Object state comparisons
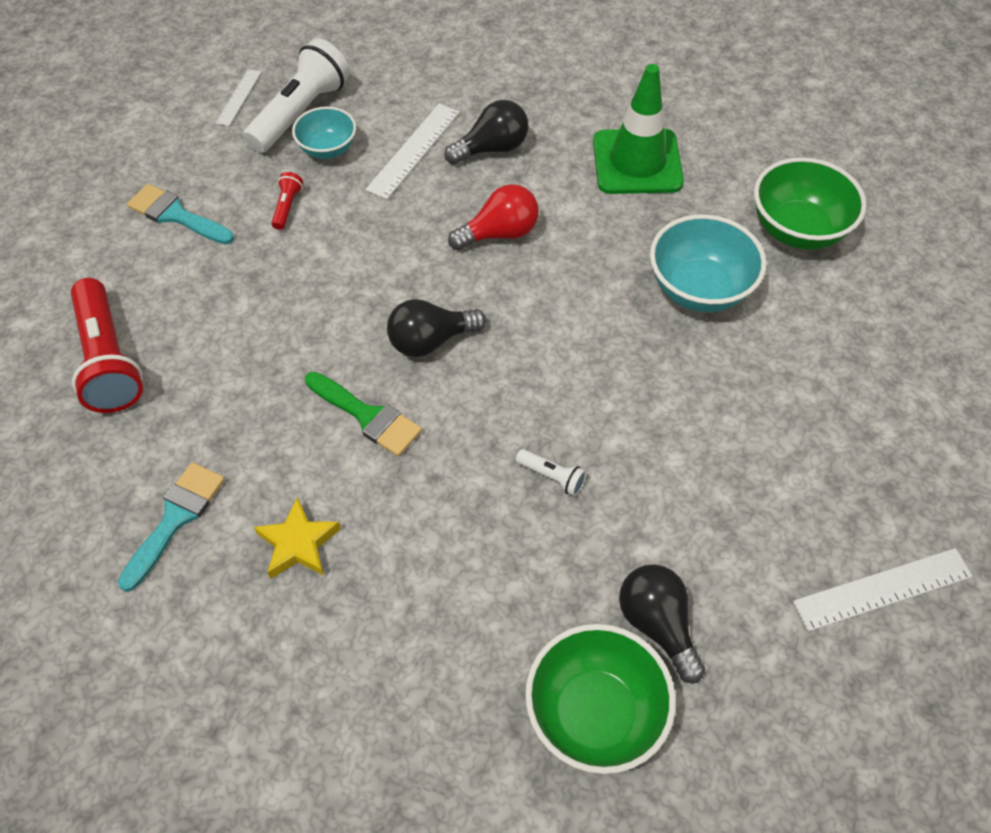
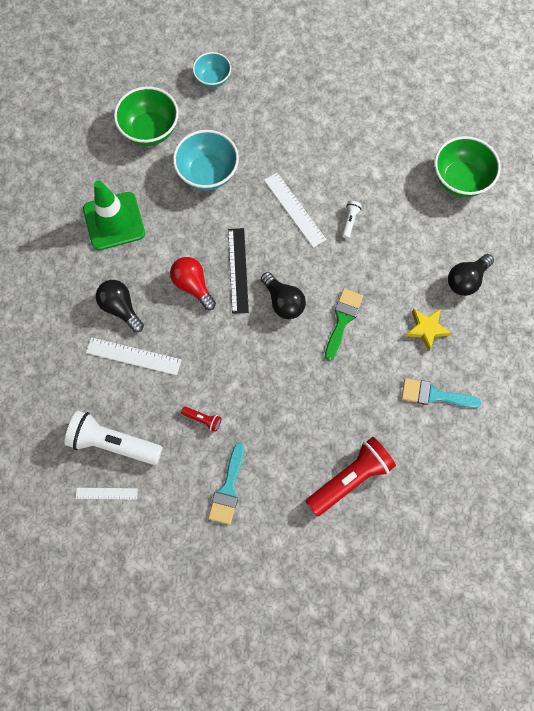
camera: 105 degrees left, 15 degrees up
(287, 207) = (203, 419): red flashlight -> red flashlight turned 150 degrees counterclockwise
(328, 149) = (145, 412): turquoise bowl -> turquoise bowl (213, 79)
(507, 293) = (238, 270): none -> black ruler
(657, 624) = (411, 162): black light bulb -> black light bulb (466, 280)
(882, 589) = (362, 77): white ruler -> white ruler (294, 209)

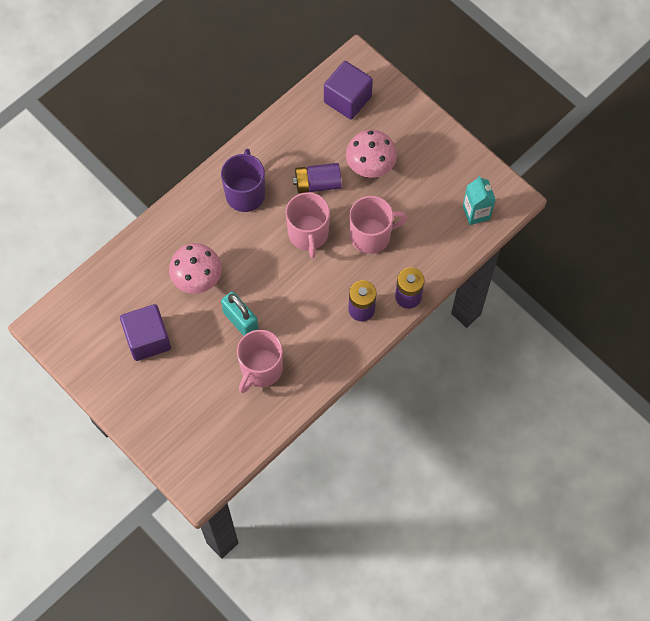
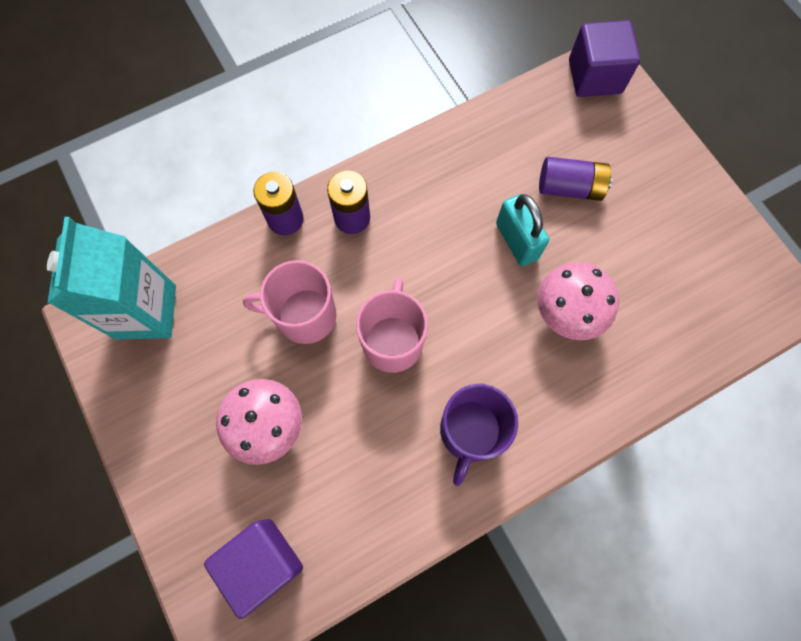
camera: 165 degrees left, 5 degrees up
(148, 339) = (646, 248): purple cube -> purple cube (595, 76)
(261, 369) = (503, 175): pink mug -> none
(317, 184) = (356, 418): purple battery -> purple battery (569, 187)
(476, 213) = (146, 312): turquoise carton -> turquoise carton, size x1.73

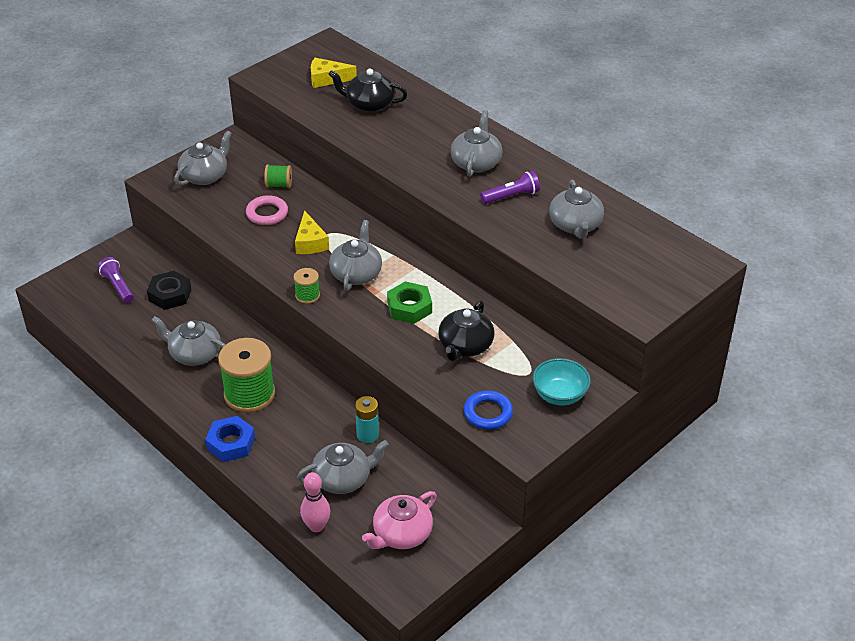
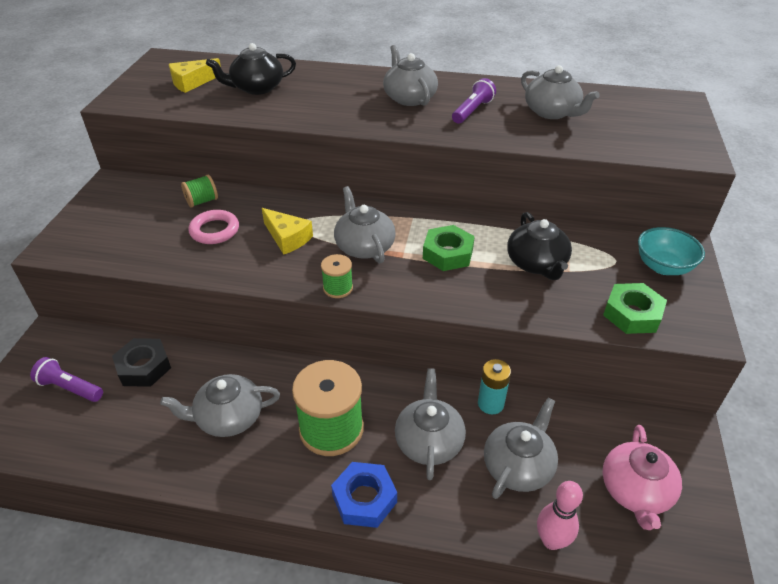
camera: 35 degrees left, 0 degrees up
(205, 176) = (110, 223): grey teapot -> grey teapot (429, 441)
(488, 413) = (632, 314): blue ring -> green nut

#### Task goal
Retype the data shown above exactly, excluding any picture it contains.

#### Result for this task
camera: 105 degrees left, 15 degrees up
(287, 207) = (203, 419): red flashlight -> red flashlight turned 150 degrees counterclockwise
(328, 149) = (145, 412): turquoise bowl -> turquoise bowl (213, 79)
(507, 293) = (238, 270): none -> black ruler
(657, 624) = (411, 162): black light bulb -> black light bulb (466, 280)
(882, 589) = (362, 77): white ruler -> white ruler (294, 209)

camera: 165 degrees left, 5 degrees up
(148, 339) = (646, 248): purple cube -> purple cube (595, 76)
(261, 369) = (503, 175): pink mug -> none
(317, 184) = (356, 418): purple battery -> purple battery (569, 187)
(476, 213) = (146, 312): turquoise carton -> turquoise carton, size x1.73

camera: 35 degrees left, 0 degrees up
(205, 176) = (110, 223): grey teapot -> grey teapot (429, 441)
(488, 413) = (632, 314): blue ring -> green nut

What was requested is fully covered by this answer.